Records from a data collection
** Start **
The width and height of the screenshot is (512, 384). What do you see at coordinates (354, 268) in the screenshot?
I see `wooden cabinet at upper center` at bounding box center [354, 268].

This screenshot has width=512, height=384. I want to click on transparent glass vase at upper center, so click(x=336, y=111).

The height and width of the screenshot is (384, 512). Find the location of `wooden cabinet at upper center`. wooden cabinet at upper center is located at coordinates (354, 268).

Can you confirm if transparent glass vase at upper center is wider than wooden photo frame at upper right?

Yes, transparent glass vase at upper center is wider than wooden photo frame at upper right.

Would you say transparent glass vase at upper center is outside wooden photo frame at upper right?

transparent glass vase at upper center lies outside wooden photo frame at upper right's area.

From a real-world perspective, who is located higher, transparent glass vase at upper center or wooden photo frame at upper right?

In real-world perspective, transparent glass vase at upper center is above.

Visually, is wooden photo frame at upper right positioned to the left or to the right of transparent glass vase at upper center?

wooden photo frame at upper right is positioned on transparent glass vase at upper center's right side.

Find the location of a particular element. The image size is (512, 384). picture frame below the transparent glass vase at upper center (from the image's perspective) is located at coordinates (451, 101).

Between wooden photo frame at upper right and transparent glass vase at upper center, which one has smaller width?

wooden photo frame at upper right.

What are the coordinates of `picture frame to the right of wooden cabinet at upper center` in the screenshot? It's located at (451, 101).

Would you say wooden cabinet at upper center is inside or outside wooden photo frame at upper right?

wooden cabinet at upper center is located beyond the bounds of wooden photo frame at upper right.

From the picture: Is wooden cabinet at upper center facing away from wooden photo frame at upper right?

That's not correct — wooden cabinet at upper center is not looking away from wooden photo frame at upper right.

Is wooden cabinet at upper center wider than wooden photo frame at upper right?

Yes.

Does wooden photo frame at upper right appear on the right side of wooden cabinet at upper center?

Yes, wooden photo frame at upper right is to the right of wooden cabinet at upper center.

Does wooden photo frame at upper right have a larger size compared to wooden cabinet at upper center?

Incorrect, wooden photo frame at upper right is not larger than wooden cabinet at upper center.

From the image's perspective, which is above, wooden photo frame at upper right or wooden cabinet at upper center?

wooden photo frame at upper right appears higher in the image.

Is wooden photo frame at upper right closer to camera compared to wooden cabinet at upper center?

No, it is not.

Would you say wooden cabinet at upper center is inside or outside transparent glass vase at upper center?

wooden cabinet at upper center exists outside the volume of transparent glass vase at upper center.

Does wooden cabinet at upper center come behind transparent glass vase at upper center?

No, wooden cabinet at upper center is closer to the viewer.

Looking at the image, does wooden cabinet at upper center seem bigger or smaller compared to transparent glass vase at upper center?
** End **
• _Task goal_
Can you rewrite the records starting at the line that contains "Incorrect, wooden photo" and ending with the last of the records, changing "wooden cabinet" to "oak cabinet" and keeping everything else unchanged?

• _Finished exercise_
Incorrect, wooden photo frame at upper right is not larger than oak cabinet at upper center.

From the image's perspective, which is above, wooden photo frame at upper right or oak cabinet at upper center?

wooden photo frame at upper right appears higher in the image.

Is wooden photo frame at upper right closer to camera compared to oak cabinet at upper center?

No, it is not.

Would you say oak cabinet at upper center is inside or outside transparent glass vase at upper center?

oak cabinet at upper center exists outside the volume of transparent glass vase at upper center.

Does oak cabinet at upper center come behind transparent glass vase at upper center?

No, oak cabinet at upper center is closer to the viewer.

Looking at the image, does oak cabinet at upper center seem bigger or smaller compared to transparent glass vase at upper center?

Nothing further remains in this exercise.